*The exercise*
Turn the material below, from the line containing "You are standing in front of the building and want" through the line containing "Question: Can you confirm if wooden", into a numbered list, one line per item and with blank lines left out. Include both of those lines.

*Material for the task*
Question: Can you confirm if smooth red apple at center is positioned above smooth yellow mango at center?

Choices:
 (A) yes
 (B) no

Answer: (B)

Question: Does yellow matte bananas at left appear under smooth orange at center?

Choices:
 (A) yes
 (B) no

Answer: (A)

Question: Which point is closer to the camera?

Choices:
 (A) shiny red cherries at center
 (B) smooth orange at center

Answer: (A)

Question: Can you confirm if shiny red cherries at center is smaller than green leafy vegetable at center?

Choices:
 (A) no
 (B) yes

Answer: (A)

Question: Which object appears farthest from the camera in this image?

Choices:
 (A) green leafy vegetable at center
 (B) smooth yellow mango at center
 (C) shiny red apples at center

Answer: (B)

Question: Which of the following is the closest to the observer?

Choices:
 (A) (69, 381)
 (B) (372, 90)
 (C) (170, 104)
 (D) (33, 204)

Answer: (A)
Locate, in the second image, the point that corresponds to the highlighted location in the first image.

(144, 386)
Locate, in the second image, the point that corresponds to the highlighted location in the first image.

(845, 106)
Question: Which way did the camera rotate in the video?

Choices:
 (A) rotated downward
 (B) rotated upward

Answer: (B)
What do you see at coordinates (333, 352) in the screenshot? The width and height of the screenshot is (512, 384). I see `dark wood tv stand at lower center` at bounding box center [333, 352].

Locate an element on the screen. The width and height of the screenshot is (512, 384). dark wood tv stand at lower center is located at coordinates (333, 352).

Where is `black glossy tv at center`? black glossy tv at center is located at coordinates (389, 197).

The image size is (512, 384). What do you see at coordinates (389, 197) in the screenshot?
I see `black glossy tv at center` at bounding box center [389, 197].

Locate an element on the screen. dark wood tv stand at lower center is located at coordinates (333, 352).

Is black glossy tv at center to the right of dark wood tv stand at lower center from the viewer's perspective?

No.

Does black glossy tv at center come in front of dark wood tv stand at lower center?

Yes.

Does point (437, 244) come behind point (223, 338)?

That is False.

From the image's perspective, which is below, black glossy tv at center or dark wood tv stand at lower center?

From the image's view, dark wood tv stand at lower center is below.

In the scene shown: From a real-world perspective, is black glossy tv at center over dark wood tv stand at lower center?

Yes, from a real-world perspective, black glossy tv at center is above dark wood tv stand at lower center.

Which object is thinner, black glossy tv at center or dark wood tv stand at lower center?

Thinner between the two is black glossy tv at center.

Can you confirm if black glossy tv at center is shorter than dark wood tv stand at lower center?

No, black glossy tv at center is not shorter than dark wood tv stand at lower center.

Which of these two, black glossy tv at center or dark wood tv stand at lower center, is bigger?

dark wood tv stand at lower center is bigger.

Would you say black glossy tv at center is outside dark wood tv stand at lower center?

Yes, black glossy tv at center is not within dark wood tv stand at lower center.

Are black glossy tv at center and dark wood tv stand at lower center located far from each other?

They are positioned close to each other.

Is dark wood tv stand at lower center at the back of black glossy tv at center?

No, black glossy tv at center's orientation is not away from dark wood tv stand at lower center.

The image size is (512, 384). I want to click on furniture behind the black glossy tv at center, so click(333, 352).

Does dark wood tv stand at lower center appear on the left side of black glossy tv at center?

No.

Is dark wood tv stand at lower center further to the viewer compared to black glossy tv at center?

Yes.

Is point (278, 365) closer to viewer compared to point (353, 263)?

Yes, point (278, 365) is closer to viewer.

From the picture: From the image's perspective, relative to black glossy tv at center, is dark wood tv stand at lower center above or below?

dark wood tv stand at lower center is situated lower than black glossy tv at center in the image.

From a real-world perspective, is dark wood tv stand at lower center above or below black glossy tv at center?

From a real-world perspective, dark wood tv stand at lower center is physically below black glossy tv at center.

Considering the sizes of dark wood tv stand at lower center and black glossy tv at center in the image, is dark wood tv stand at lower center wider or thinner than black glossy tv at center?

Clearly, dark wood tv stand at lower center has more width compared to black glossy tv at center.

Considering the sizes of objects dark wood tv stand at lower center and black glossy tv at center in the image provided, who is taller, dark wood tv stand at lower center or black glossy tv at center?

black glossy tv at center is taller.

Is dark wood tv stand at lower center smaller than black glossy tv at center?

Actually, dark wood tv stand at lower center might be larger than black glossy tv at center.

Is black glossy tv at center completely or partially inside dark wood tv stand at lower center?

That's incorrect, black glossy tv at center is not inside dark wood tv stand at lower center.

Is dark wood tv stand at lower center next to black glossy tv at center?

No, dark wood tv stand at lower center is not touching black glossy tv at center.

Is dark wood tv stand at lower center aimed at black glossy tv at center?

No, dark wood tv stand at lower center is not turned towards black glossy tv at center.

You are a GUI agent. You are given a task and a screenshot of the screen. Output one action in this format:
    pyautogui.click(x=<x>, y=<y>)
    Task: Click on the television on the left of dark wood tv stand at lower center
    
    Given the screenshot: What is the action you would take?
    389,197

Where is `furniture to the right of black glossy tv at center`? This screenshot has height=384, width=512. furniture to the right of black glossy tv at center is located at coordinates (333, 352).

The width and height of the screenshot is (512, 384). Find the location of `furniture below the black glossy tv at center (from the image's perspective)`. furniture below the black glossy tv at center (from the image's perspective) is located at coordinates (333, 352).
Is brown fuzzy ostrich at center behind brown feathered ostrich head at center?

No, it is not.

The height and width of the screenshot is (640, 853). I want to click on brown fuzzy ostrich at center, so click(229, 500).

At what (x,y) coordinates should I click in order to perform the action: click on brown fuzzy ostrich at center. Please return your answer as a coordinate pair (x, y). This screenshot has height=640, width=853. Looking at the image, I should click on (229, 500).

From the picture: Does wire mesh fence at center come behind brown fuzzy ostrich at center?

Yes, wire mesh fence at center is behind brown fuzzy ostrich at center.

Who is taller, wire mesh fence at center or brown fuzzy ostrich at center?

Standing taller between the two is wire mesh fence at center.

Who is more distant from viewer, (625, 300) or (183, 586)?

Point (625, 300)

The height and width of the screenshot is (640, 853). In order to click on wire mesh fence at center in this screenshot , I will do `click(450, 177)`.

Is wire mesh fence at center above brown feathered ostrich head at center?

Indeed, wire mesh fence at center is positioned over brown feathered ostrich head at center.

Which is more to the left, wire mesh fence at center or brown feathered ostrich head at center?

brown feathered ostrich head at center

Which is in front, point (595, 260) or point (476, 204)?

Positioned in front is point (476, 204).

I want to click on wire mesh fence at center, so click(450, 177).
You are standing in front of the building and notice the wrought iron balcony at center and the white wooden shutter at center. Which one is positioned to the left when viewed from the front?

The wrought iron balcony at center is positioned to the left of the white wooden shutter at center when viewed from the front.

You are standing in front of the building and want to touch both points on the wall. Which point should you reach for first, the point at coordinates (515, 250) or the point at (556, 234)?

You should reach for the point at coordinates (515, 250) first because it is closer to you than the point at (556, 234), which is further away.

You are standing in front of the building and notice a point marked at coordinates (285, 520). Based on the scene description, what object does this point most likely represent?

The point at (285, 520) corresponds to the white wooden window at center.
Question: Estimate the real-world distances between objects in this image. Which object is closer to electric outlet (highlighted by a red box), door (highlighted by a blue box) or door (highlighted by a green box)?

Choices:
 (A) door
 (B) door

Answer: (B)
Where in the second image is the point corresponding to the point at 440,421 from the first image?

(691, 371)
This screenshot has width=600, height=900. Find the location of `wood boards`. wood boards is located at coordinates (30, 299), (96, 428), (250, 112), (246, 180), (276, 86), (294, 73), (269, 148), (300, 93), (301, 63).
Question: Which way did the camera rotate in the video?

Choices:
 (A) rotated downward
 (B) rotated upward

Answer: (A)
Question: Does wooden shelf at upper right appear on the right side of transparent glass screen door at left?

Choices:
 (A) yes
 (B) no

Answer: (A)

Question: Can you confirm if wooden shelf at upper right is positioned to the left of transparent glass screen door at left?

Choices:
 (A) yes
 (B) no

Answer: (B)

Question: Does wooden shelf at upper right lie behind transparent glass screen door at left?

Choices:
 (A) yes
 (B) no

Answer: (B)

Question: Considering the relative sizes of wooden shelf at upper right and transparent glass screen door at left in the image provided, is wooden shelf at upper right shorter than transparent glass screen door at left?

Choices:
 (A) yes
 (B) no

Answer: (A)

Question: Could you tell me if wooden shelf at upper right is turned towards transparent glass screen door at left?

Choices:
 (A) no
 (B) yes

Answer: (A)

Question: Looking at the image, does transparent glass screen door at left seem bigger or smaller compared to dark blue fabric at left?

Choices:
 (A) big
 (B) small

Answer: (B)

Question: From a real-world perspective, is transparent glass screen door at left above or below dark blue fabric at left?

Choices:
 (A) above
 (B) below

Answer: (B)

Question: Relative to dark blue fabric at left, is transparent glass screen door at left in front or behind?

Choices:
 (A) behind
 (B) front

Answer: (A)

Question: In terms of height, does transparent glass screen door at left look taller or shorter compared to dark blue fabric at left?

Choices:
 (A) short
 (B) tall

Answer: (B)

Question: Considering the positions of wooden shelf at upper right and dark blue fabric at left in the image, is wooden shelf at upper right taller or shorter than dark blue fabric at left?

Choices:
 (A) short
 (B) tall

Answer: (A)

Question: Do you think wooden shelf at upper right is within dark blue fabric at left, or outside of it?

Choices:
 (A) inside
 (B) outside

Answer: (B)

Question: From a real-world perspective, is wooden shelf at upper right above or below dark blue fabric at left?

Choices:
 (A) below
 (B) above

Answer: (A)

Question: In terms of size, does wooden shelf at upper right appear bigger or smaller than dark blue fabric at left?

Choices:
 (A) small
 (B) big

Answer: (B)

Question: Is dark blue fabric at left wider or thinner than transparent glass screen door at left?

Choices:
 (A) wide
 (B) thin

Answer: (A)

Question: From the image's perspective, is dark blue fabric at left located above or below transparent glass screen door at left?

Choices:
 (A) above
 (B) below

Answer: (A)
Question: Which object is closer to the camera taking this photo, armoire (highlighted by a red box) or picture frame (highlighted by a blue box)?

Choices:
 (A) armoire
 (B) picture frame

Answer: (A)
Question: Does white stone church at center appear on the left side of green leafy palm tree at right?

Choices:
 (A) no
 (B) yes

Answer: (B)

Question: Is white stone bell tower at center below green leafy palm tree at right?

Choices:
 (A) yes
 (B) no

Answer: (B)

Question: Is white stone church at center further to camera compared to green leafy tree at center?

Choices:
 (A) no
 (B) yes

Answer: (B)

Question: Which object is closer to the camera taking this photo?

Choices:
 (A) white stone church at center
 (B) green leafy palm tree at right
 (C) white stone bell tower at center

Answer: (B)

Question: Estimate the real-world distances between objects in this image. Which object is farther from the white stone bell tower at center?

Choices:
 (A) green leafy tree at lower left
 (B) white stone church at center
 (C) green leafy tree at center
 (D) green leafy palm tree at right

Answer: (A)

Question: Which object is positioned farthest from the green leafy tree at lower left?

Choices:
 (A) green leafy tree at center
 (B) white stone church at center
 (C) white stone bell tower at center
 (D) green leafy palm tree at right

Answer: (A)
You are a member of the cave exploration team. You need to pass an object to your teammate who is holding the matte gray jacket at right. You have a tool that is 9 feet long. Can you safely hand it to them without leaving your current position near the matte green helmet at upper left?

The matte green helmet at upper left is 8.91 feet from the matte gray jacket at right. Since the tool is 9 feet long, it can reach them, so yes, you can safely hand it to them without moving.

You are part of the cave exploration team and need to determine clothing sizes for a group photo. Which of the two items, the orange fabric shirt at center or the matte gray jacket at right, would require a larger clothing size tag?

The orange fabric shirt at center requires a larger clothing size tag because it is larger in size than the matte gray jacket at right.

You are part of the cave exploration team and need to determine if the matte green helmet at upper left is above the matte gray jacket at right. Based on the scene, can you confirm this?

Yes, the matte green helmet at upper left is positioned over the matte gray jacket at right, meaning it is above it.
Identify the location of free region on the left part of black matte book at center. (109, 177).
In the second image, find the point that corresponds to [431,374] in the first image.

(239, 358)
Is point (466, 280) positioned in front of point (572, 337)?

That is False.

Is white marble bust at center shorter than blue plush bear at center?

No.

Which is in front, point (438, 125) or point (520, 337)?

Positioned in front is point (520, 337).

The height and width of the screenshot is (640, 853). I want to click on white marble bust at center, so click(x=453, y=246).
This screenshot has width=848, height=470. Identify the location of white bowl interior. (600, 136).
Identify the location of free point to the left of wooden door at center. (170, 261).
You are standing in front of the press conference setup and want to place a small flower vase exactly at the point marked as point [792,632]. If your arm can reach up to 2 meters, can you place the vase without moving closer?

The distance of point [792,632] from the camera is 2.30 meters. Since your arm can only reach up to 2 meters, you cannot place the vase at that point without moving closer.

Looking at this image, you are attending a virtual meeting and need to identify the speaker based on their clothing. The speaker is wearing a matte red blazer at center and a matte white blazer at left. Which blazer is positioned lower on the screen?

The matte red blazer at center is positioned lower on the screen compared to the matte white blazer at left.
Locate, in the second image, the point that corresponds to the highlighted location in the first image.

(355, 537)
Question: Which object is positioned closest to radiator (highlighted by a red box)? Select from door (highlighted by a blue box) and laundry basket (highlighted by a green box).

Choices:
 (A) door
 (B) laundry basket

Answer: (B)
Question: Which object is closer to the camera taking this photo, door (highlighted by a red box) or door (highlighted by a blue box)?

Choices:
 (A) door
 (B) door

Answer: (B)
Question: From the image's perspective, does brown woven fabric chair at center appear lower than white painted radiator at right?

*The completed task*
1. You are standing in front of the building and want to touch both points on the wall. Which point should you reach for first, the point at coordinates (515, 250) or the point at (556, 234)?
2. You should reach for the point at coordinates (515, 250) first because it is closer to you than the point at (556, 234), which is further away.
3. You are standing in front of the building and notice a point marked at coordinates (285, 520). Based on the scene description, what object does this point most likely represent?
4. The point at (285, 520) corresponds to the white wooden window at center.
5. Question: Estimate the real-world distances between objects in this image. Which object is closer to electric outlet (highlighted by a red box), door (highlighted by a blue box) or door (highlighted by a green box)?
6. Choices:
7.  (A) door
8.  (B) door
9. Answer: (B)
10. Where in the second image is the point corresponding to the point at 440,421 from the first image?
11. (691, 371)
12. This screenshot has width=600, height=900. Find the location of `wood boards`. wood boards is located at coordinates (30, 299), (96, 428), (250, 112), (246, 180), (276, 86), (294, 73), (269, 148), (300, 93), (301, 63).
13. Question: Which way did the camera rotate in the video?
14. Choices:
15.  (A) rotated downward
16.  (B) rotated upward
17. Answer: (A)
18. Question: Does wooden shelf at upper right appear on the right side of transparent glass screen door at left?
19. Choices:
20.  (A) yes
21.  (B) no
22. Answer: (A)
23. Question: Can you confirm if wooden shelf at upper right is positioned to the left of transparent glass screen door at left?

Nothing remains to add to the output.